Records excerpted from a collection
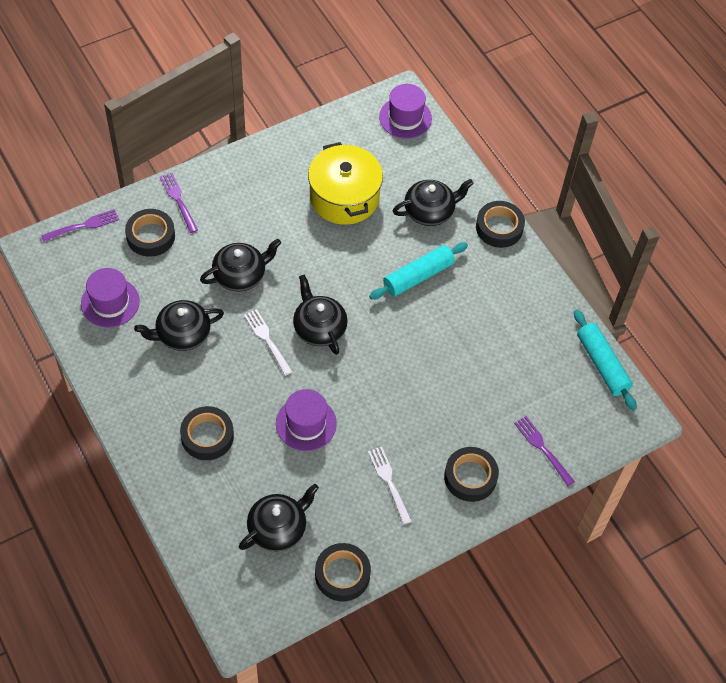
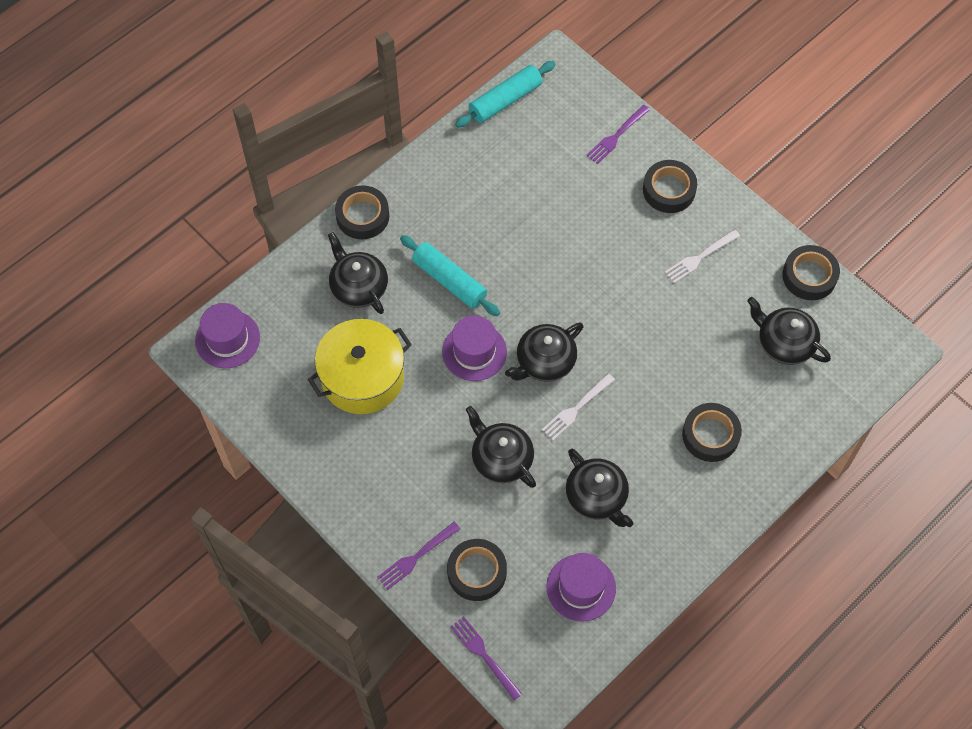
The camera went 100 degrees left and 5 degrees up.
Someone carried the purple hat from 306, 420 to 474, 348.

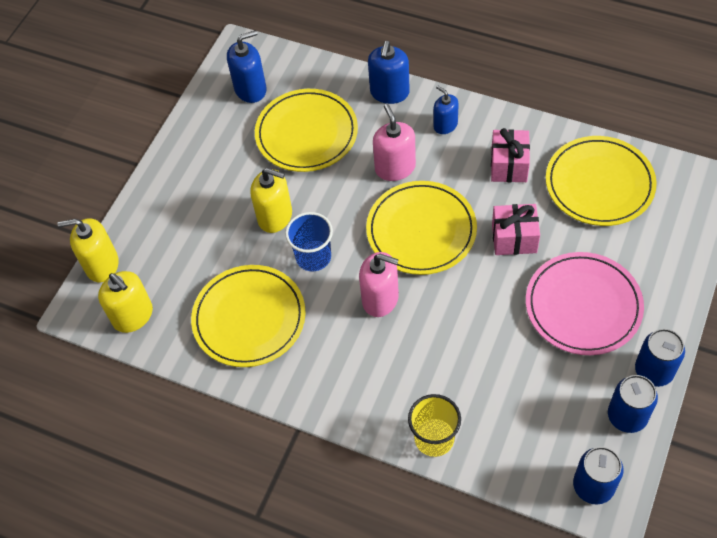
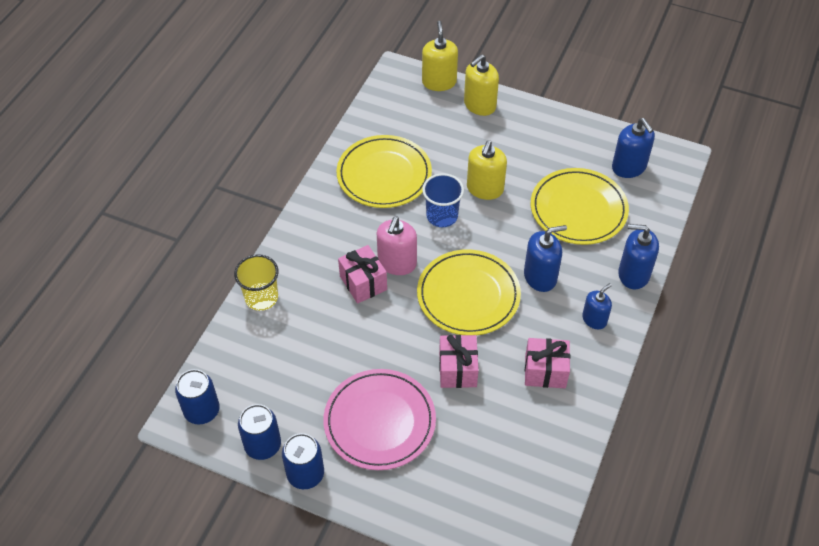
The camera went 85 degrees right and 5 degrees down.
Someone repainted the pink soap dispenser at 394, 142, which became the blue soap dispenser at 545, 258.
Someone took away the yellow plate at 601, 181.
Someone carried the yellow soap dispenser from 125, 302 to 481, 85.
Someone put down the pink gift at 362, 274.

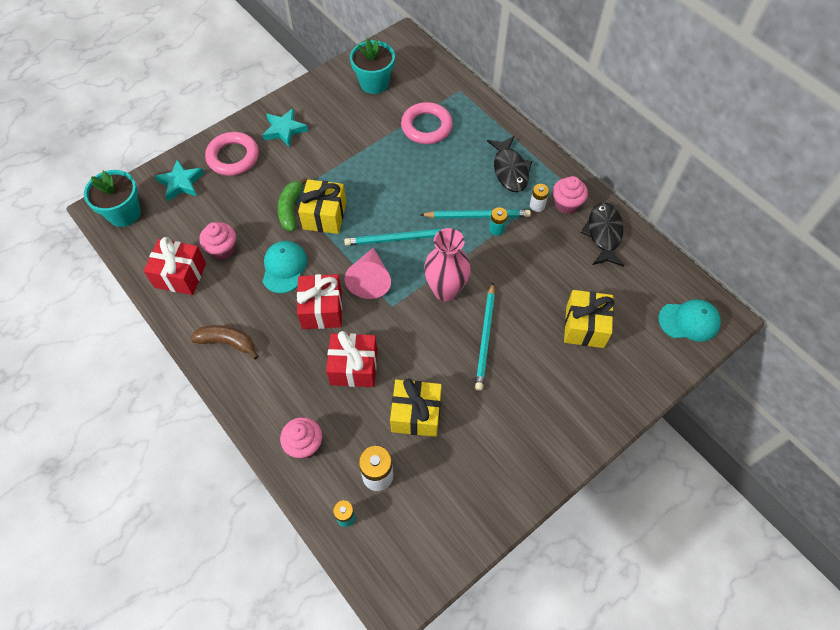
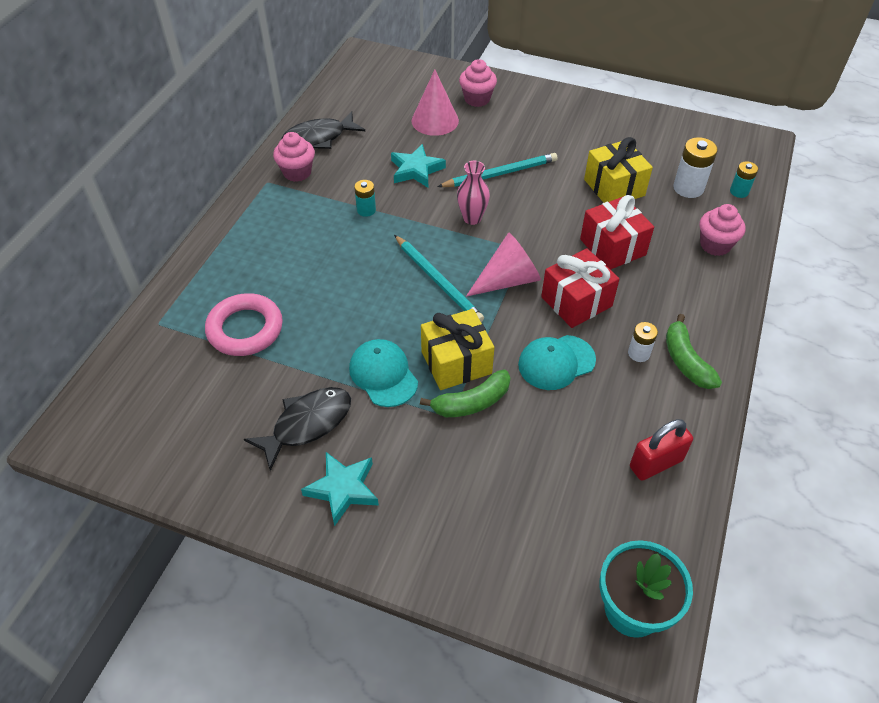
The camera went 120 degrees left and 10 degrees down.
Someone took away the turquoise flower pot at 372, 66.
Someone took away the pink ring at 232, 154.
Someone carried the black fish from 509, 164 to 297, 429.
Someone carried the turquoise star from 179, 180 to 418, 165.
Someone carried the white battery from 539, 198 to 643, 342.
Someone took away the turquoise pencil at 475, 214.
Someone carried the pink cupcake from 217, 241 to 478, 83.
Someone scaled the pink vase at 447, 265 by 0.62.
Someone swapped the red gift at 175, 266 for the red padlock at 661, 450.
Someone swapped the yellow gift at 589, 319 for the pink cone at 435, 103.
Someone carried the turquoise cap from 689, 320 to 383, 373.
Someone repainted the brown banana at 224, 342, which became the green banana at 694, 351.

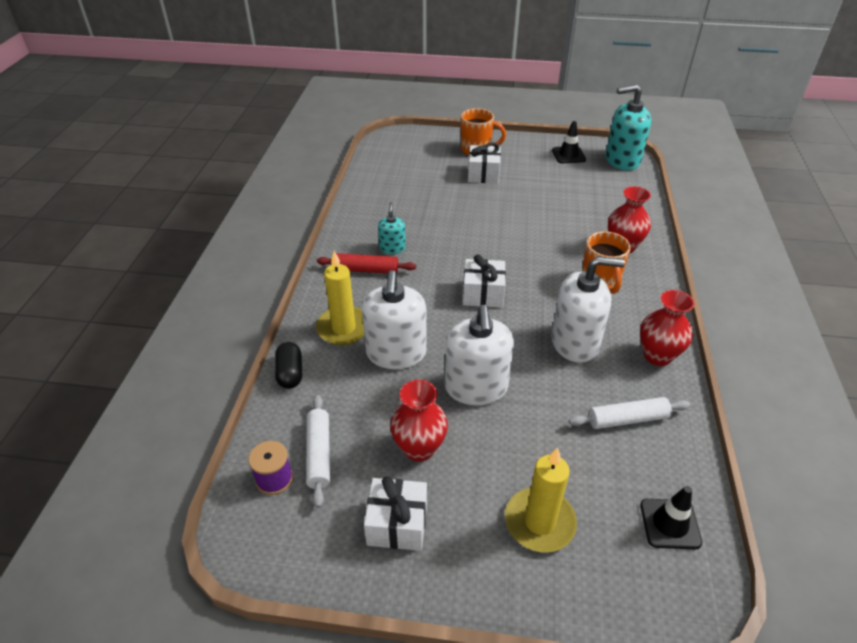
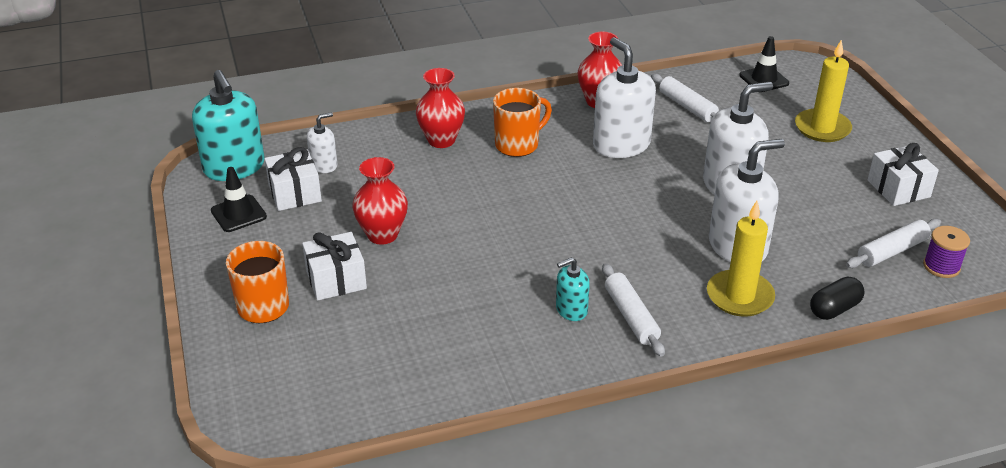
The camera went 115 degrees left and 5 degrees down.
Someone repainted the red rolling pin at 366, 263, which became the white rolling pin at 633, 310.
Someone carried the white gift from 484, 281 to 293, 179.
Someone carried the red vase from 419, 421 to 380, 201.
Someone put down the white soap dispenser at 322, 142.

● **Assignment**: Return nothing but the lines running from the start of the data to the line with "Someone took away the yellow", please, both ends included and no pictures.

● **Written reply**:
The camera went 100 degrees left and 5 degrees up.
Someone carried the purple hat from 306, 420 to 474, 348.

The camera went 85 degrees right and 5 degrees down.
Someone repainted the pink soap dispenser at 394, 142, which became the blue soap dispenser at 545, 258.
Someone took away the yellow plate at 601, 181.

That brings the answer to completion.